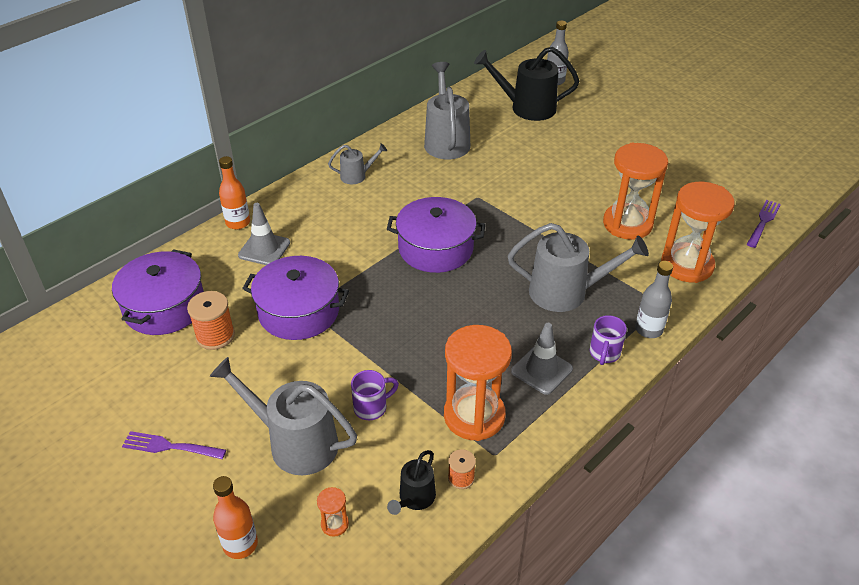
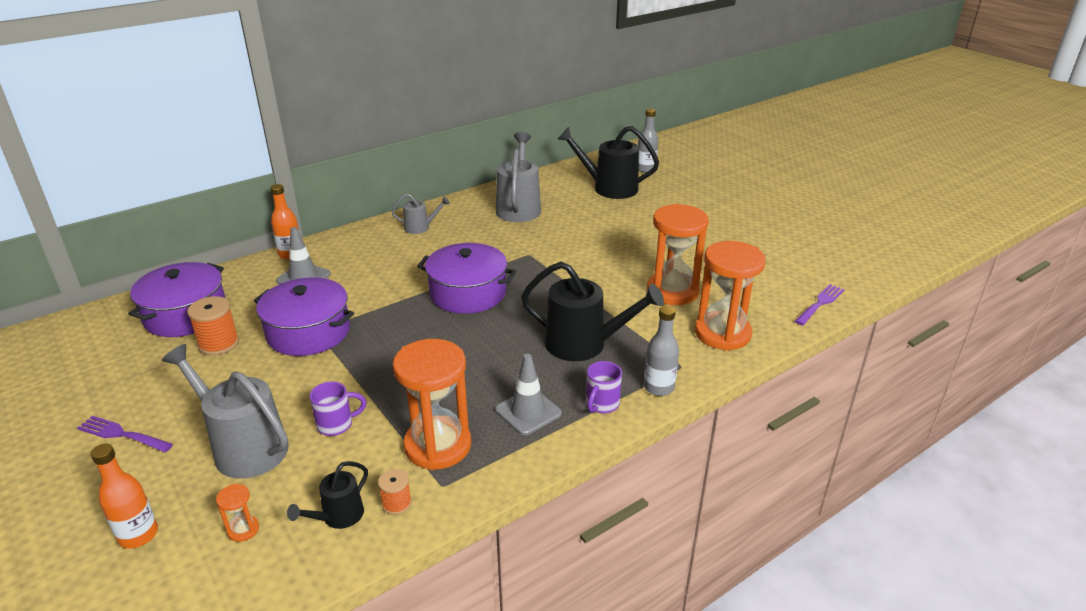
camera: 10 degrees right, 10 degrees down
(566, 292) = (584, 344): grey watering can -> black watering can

= = = =

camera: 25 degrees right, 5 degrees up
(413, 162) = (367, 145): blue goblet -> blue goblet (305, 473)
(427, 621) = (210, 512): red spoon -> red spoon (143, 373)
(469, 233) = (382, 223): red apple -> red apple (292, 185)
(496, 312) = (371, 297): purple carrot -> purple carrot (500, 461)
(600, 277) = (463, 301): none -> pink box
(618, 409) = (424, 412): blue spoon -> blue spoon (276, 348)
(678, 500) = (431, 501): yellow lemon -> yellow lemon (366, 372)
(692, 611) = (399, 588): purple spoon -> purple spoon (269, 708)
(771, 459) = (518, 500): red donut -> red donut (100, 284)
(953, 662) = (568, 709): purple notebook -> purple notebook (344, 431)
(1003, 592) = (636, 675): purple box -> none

= = = =

__To do__. Copy out the lines above exactly, beginning at the one that contains "(678, 500) = (431, 501): yellow" and ending at the one that contains "(1003, 592) = (636, 675): purple box -> none".

__Answer box__.
(678, 500) = (431, 501): yellow lemon -> yellow lemon (366, 372)
(692, 611) = (399, 588): purple spoon -> purple spoon (269, 708)
(771, 459) = (518, 500): red donut -> red donut (100, 284)
(953, 662) = (568, 709): purple notebook -> purple notebook (344, 431)
(1003, 592) = (636, 675): purple box -> none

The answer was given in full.